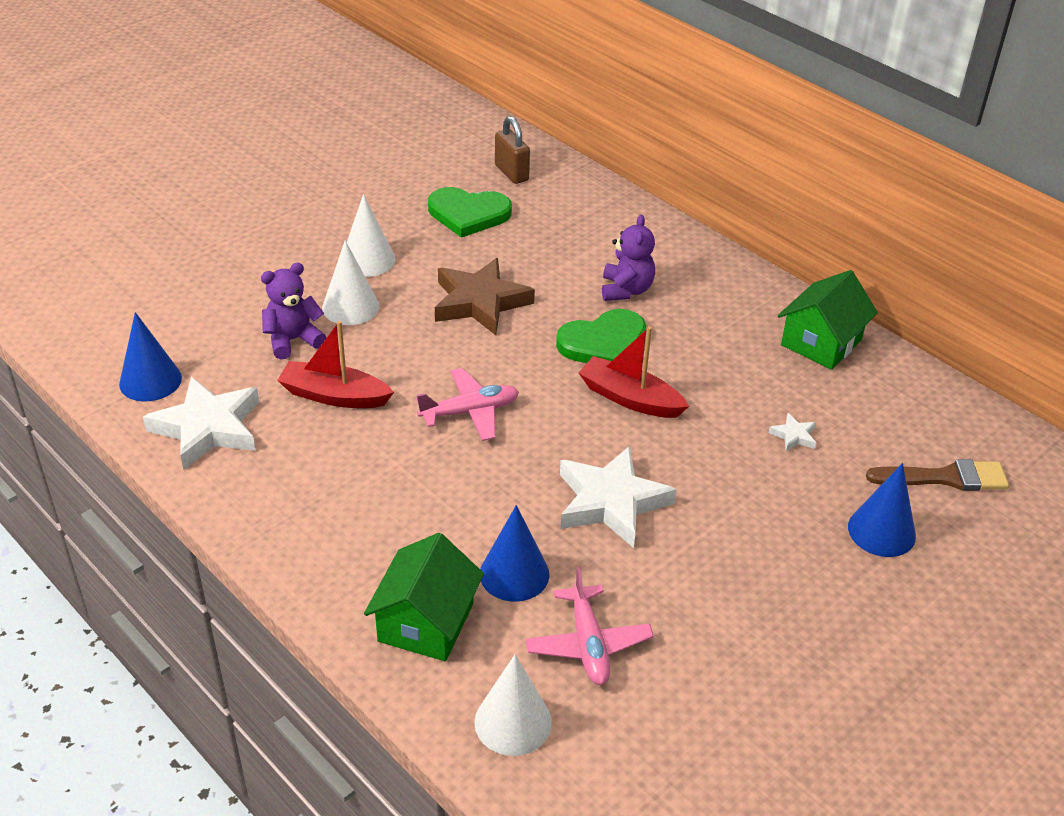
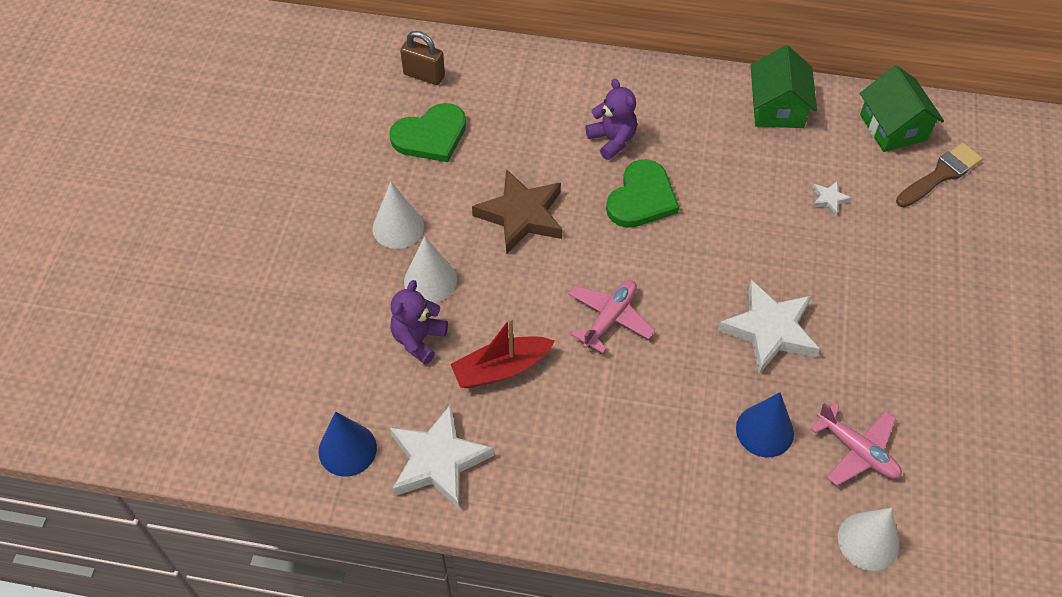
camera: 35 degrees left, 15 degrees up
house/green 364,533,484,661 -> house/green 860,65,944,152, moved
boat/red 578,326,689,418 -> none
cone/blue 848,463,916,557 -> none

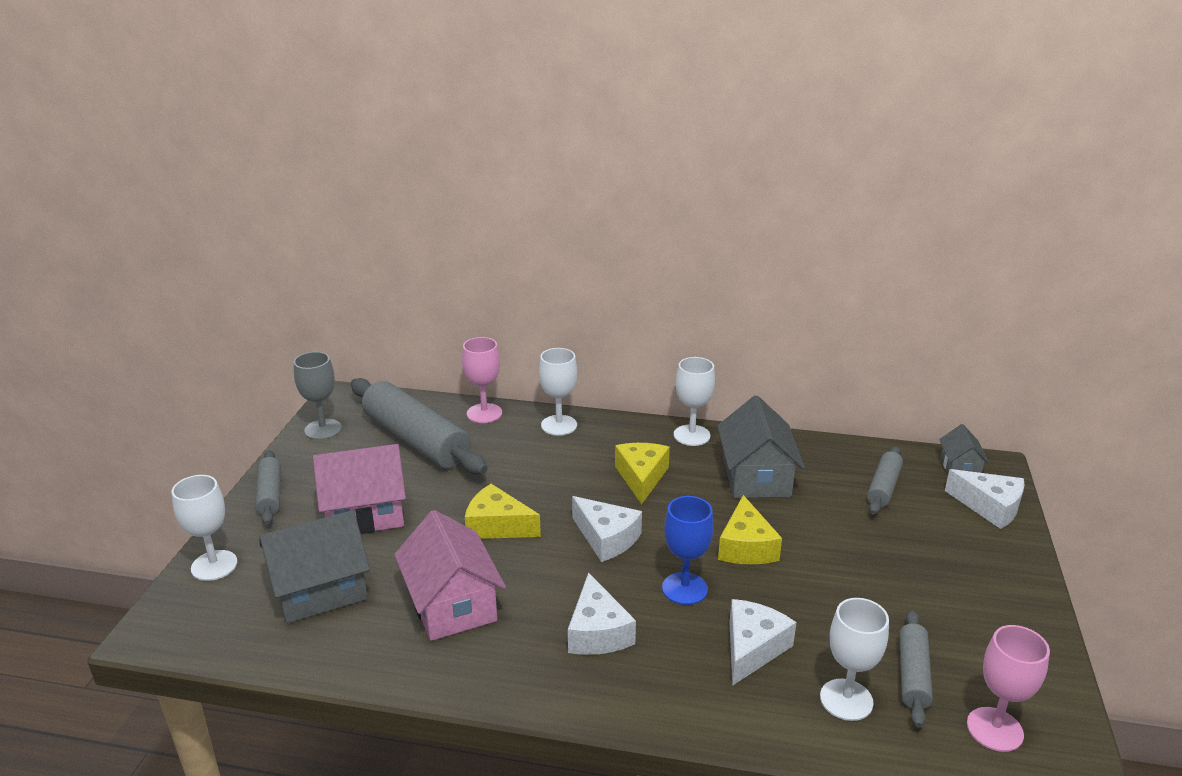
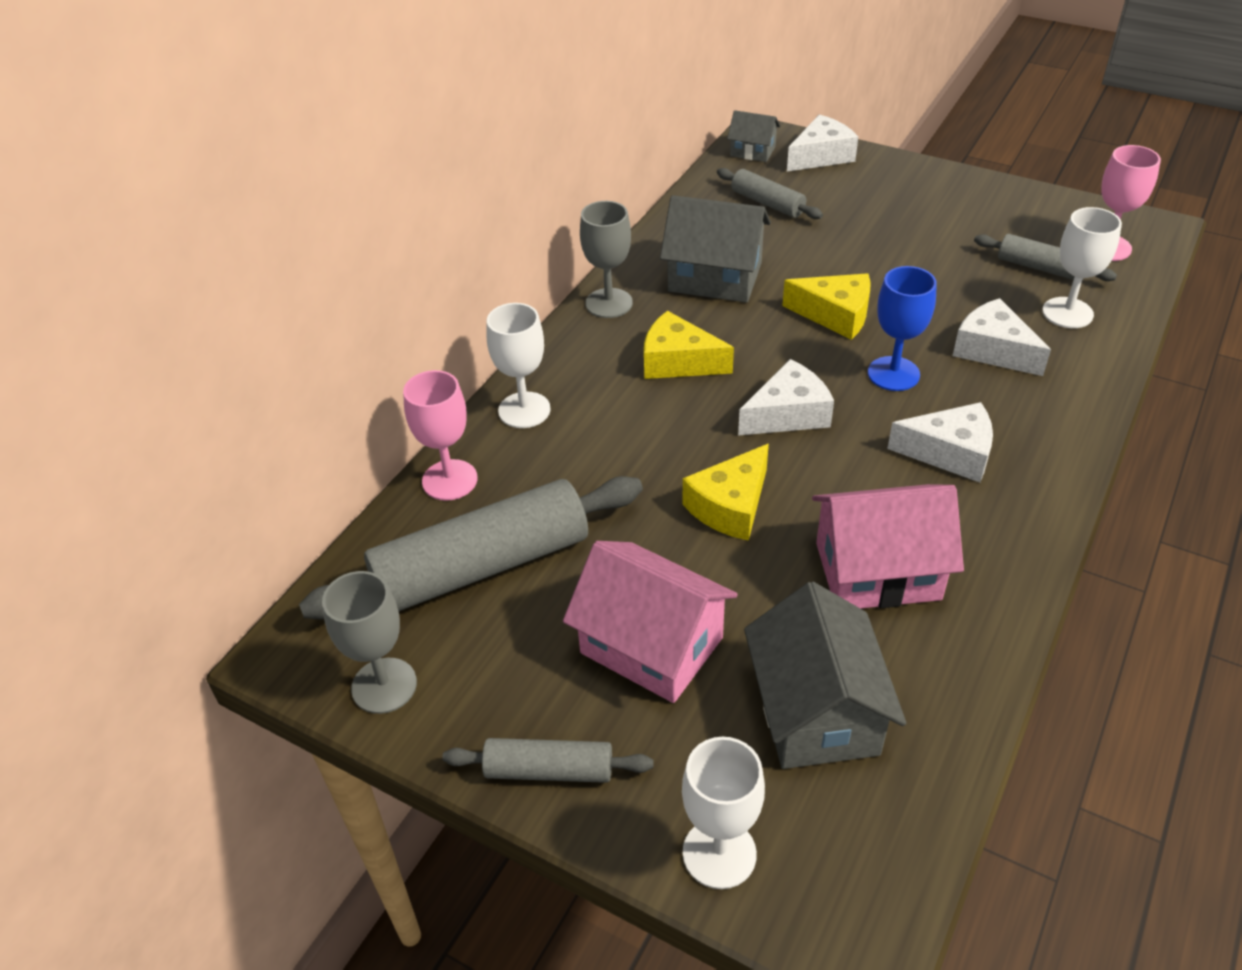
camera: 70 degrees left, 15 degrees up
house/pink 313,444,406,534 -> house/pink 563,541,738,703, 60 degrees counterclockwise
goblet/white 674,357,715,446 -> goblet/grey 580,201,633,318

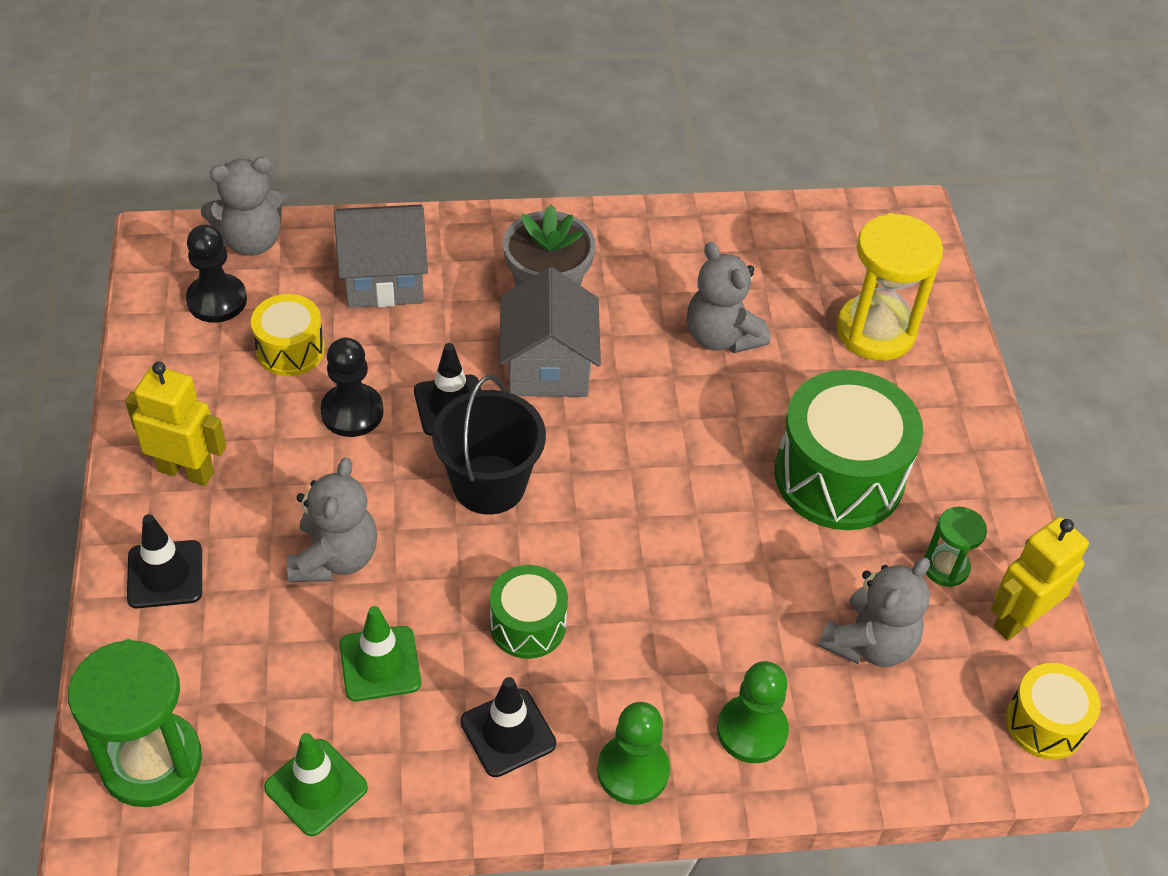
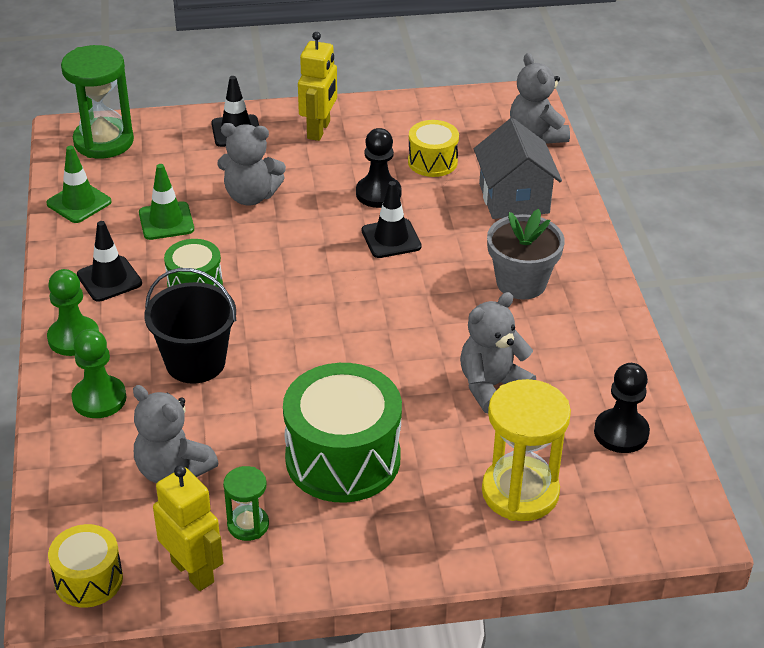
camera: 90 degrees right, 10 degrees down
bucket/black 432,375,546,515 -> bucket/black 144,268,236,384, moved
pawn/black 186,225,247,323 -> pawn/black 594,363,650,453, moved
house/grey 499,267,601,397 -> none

> Brief
Could you return the whole listing exactly, images excluded?

> Exercise solution
camera: 35 degrees left, 15 degrees up
house/green 364,533,484,661 -> house/green 860,65,944,152, moved
boat/red 578,326,689,418 -> none
cone/blue 848,463,916,557 -> none

camera: 70 degrees left, 15 degrees up
house/pink 313,444,406,534 -> house/pink 563,541,738,703, 60 degrees counterclockwise
goblet/white 674,357,715,446 -> goblet/grey 580,201,633,318

camera: 90 degrees right, 10 degrees down
bucket/black 432,375,546,515 -> bucket/black 144,268,236,384, moved
pawn/black 186,225,247,323 -> pawn/black 594,363,650,453, moved
house/grey 499,267,601,397 -> none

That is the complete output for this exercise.